• **The problem**
Reproduce the records below exactly, but leave their pictures out of the copy.

Segment Start: Data to examine

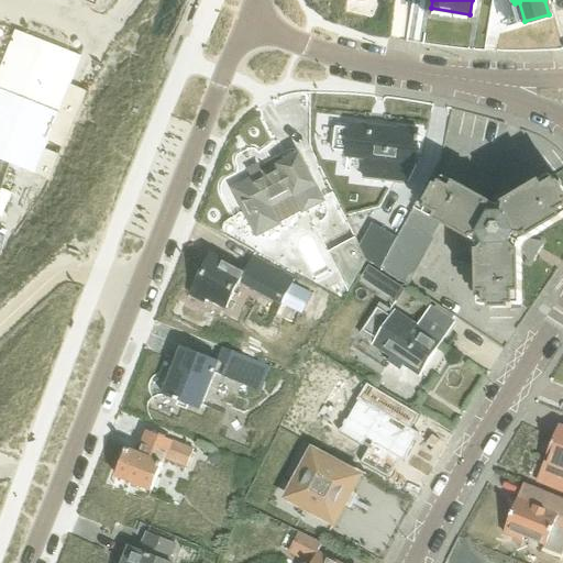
[(11,34),(0,64),(0,164),(42,179),(85,59),(11,34)]
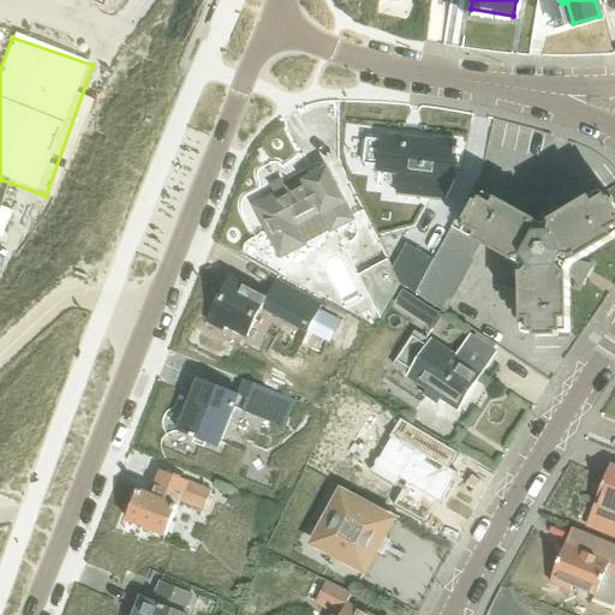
[(382,141),(380,141),(368,139),(364,163),(378,166),(378,171),(400,173),(400,177),(436,180),(436,178),(453,179),(457,149),(455,149),(457,142),(436,139),(435,143),(382,136),(382,141)]
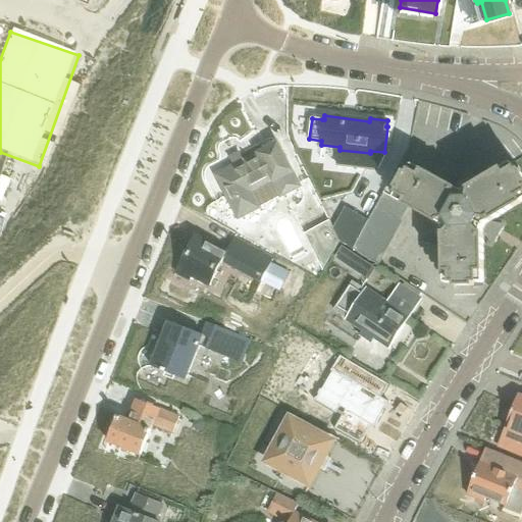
[(260,207),(281,196),(281,197),(301,187),(278,144),(217,174),(230,202),(231,202),(239,217),(260,207)]
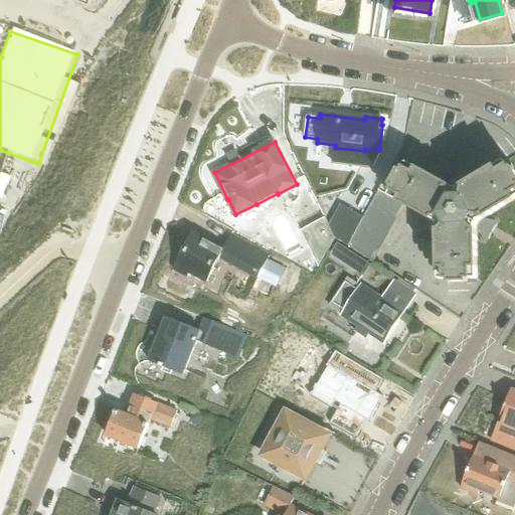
[(391,166),(363,216),(347,245),(373,263),(396,219),(395,218),(403,204),(431,220),(427,226),(432,232),(439,232),(440,281),(450,281),(450,284),(468,284),(468,280),(478,280),(477,231),(480,231),(484,233),(487,230),(489,227),(490,224),(487,222),(485,219),(514,200),(514,171),(513,169),(511,171),(505,162),(465,187),(461,181),(453,181),(450,187),(407,164),(403,173),(391,166)]
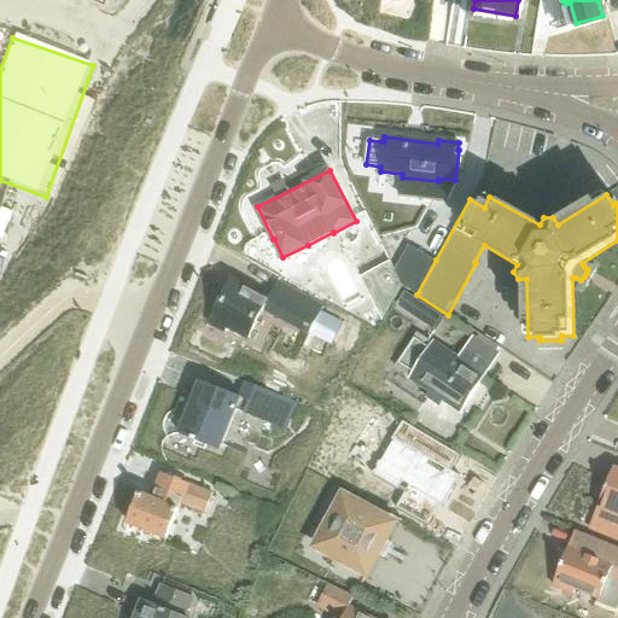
[(417,295),(436,260),(409,245),(395,272),(402,286),(417,295)]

Segment End: Data to examine

• **Answer to this problem**
[(11,34),(0,64),(0,164),(42,179),(85,59),(11,34)]
[(382,141),(380,141),(368,139),(364,163),(378,166),(378,171),(400,173),(400,177),(436,180),(436,178),(453,179),(457,149),(455,149),(457,142),(436,139),(435,143),(382,136),(382,141)]
[(260,207),(281,196),(281,197),(301,187),(278,144),(217,174),(230,202),(231,202),(239,217),(260,207)]
[(391,166),(363,216),(347,245),(373,263),(396,219),(395,218),(403,204),(431,220),(427,226),(432,232),(439,232),(440,281),(450,281),(450,284),(468,284),(468,280),(478,280),(477,231),(480,231),(484,233),(487,230),(489,227),(490,224),(487,222),(485,219),(514,200),(514,171),(513,169),(511,171),(505,162),(465,187),(461,181),(453,181),(450,187),(407,164),(403,173),(391,166)]
[(417,295),(436,260),(409,245),(395,272),(402,286),(417,295)]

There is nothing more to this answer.